Goal of the exercise: Starting at the line that contains "PIXELS1 pin GND: 5V -> GND", output each line through the end of the data exactly, and nothing more.

Data section:
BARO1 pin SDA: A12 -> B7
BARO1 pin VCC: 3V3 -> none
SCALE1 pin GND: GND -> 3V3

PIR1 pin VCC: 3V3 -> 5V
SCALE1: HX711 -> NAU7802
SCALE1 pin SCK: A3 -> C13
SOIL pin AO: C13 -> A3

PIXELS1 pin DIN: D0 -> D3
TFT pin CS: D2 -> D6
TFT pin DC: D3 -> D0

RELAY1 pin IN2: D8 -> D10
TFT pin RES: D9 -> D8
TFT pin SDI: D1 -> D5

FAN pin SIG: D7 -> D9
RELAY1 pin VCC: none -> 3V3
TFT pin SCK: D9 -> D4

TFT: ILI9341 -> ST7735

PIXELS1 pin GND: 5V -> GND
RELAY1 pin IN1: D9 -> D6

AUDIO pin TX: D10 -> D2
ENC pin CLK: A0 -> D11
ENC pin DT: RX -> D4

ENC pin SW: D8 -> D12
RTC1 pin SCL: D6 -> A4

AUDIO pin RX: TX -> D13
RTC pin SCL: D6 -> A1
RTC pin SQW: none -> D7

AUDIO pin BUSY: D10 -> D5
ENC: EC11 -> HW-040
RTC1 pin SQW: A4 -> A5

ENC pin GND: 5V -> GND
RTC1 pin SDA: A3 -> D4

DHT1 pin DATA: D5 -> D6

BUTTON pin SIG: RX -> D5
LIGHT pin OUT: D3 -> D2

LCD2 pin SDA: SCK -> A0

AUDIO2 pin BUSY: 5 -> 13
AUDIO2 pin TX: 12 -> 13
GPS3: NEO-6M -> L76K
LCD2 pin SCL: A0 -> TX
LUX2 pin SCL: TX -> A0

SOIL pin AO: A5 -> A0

Task solution:
PIXELS1 pin GND: 5V -> GND
RELAY1 pin IN1: D9 -> D6

AUDIO pin TX: D10 -> D2
ENC pin CLK: A0 -> D11
ENC pin DT: RX -> D4

ENC pin SW: D8 -> D12
RTC1 pin SCL: D6 -> A4

AUDIO pin RX: TX -> D13
RTC pin SCL: D6 -> A1
RTC pin SQW: none -> D7

AUDIO pin BUSY: D10 -> D5
ENC: EC11 -> HW-040
RTC1 pin SQW: A4 -> A5

ENC pin GND: 5V -> GND
RTC1 pin SDA: A3 -> D4

DHT1 pin DATA: D5 -> D6

BUTTON pin SIG: RX -> D5
LIGHT pin OUT: D3 -> D2

LCD2 pin SDA: SCK -> A0

AUDIO2 pin BUSY: 5 -> 13
AUDIO2 pin TX: 12 -> 13
GPS3: NEO-6M -> L76K
LCD2 pin SCL: A0 -> TX
LUX2 pin SCL: TX -> A0

SOIL pin AO: A5 -> A0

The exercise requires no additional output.